Change detection outputs
=== Begin Enclosure ===
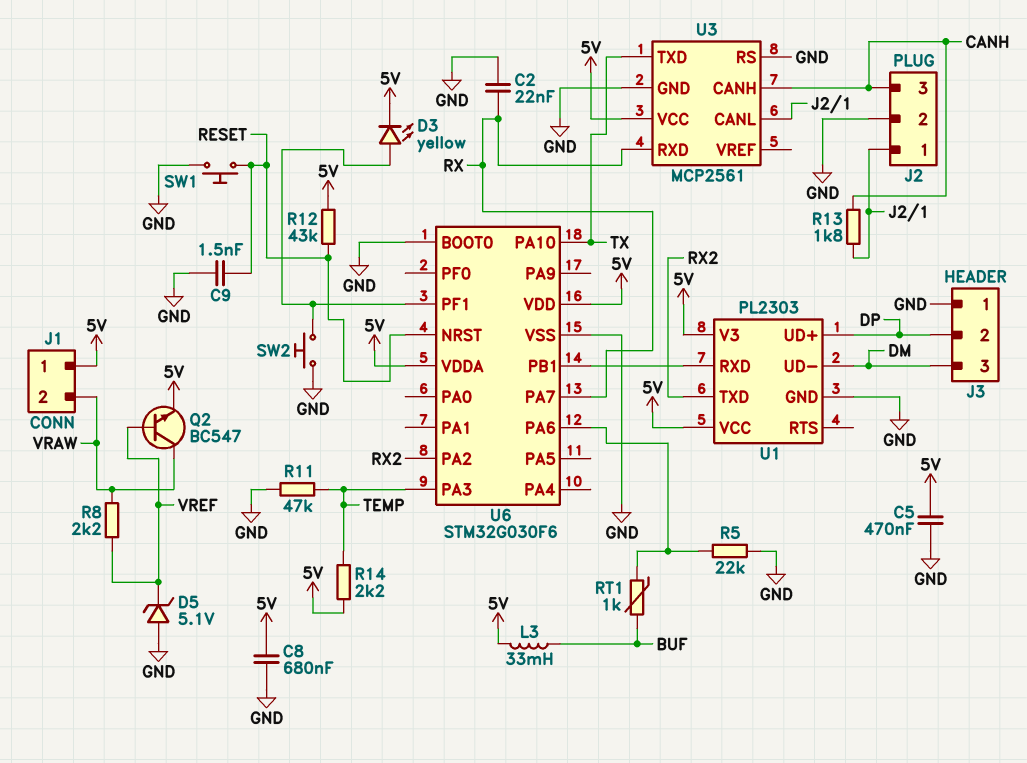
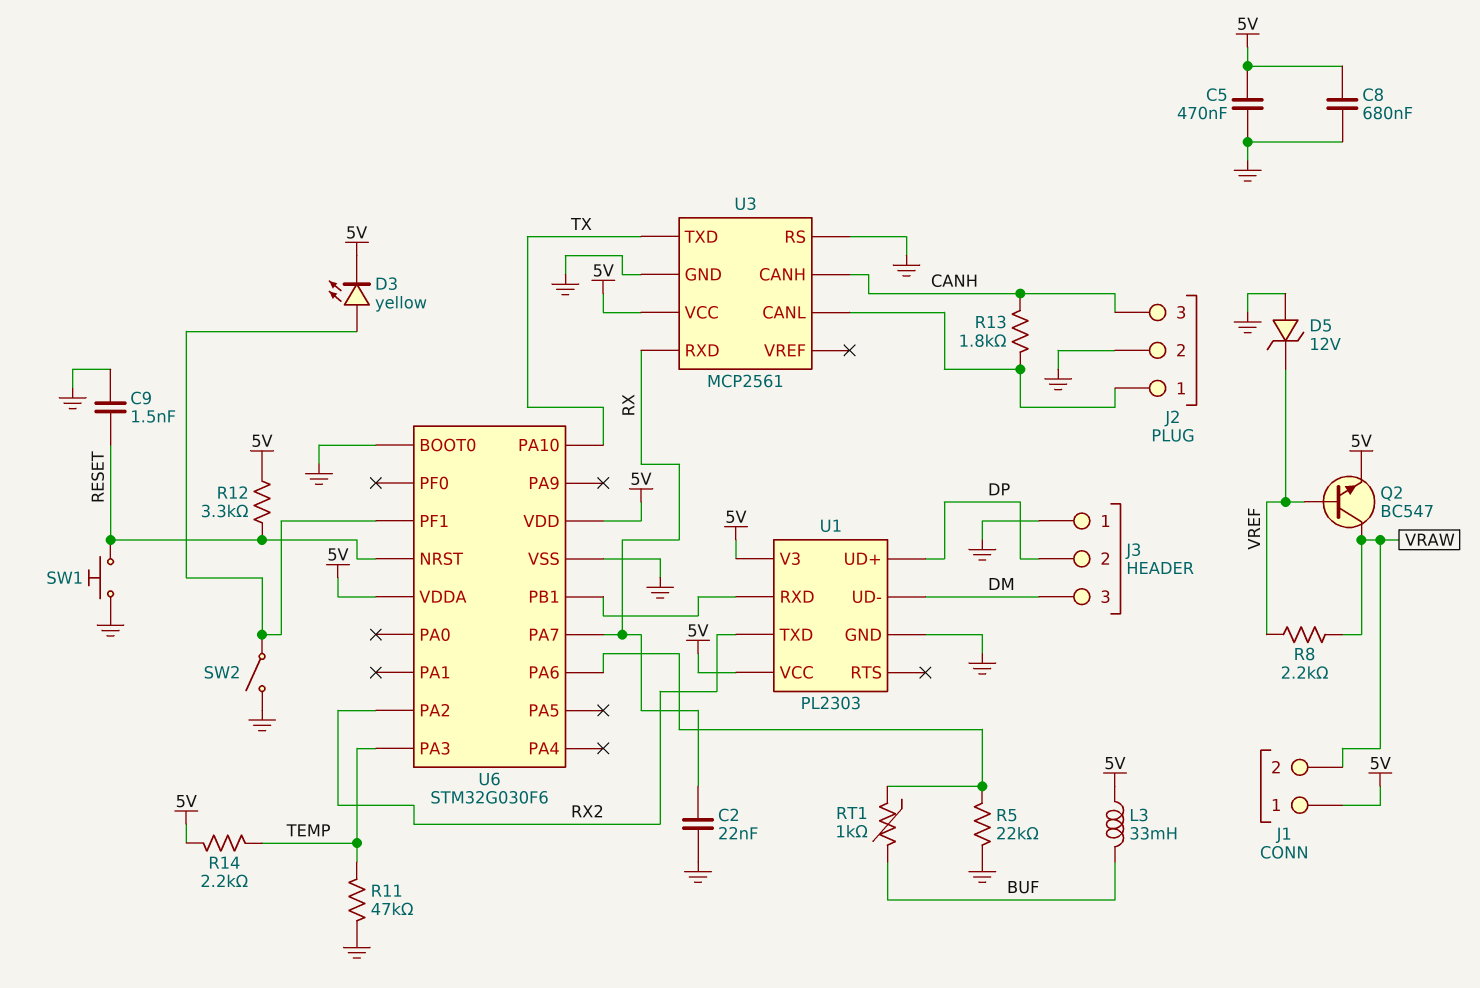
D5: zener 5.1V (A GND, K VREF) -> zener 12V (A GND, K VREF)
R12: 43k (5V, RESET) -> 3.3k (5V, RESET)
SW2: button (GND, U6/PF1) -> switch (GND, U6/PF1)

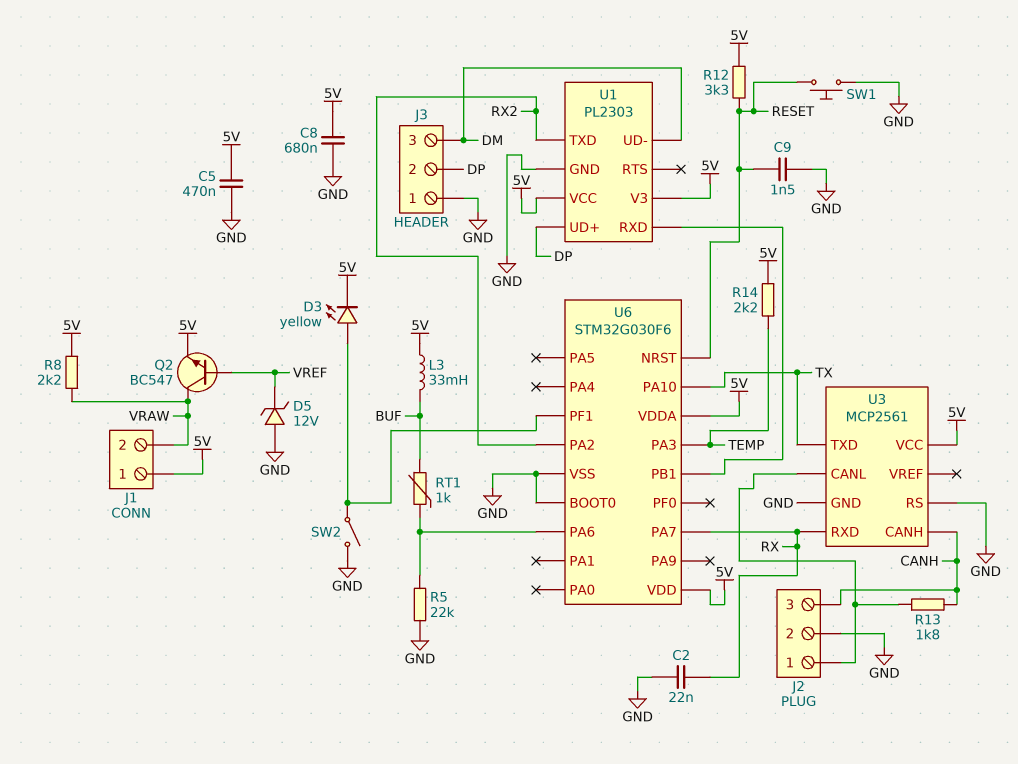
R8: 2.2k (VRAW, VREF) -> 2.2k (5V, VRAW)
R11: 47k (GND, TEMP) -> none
=== End Enclosure ===
=== Begin Enclosure ===
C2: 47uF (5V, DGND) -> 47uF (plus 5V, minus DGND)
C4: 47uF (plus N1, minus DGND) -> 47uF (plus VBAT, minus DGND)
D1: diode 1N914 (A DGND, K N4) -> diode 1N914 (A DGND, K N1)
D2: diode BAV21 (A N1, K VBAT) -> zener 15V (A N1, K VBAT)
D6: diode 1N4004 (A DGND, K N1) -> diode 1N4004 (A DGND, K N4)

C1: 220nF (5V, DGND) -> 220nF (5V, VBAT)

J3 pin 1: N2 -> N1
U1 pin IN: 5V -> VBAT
=== End Enclosure ===
=== Begin Enclosure ===
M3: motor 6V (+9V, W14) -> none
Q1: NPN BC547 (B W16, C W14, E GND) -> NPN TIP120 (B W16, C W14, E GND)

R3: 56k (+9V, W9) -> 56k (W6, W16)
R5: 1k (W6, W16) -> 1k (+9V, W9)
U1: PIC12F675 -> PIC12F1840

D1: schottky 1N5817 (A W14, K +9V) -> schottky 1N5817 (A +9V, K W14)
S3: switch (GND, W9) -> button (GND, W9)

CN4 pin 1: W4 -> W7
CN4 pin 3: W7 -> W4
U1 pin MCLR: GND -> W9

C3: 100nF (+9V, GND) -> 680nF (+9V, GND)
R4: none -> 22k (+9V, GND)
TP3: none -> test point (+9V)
=== End Enclosure ===
Directions for this task
Retype only the stretch of lines above starting at the one with "Q1: NPN BC547" and stopping at the one with "R4: none -> 22k (+9V, GND)", exactly as written, with both kept.

Result for this exercise
Q1: NPN BC547 (B W16, C W14, E GND) -> NPN TIP120 (B W16, C W14, E GND)

R3: 56k (+9V, W9) -> 56k (W6, W16)
R5: 1k (W6, W16) -> 1k (+9V, W9)
U1: PIC12F675 -> PIC12F1840

D1: schottky 1N5817 (A W14, K +9V) -> schottky 1N5817 (A +9V, K W14)
S3: switch (GND, W9) -> button (GND, W9)

CN4 pin 1: W4 -> W7
CN4 pin 3: W7 -> W4
U1 pin MCLR: GND -> W9

C3: 100nF (+9V, GND) -> 680nF (+9V, GND)
R4: none -> 22k (+9V, GND)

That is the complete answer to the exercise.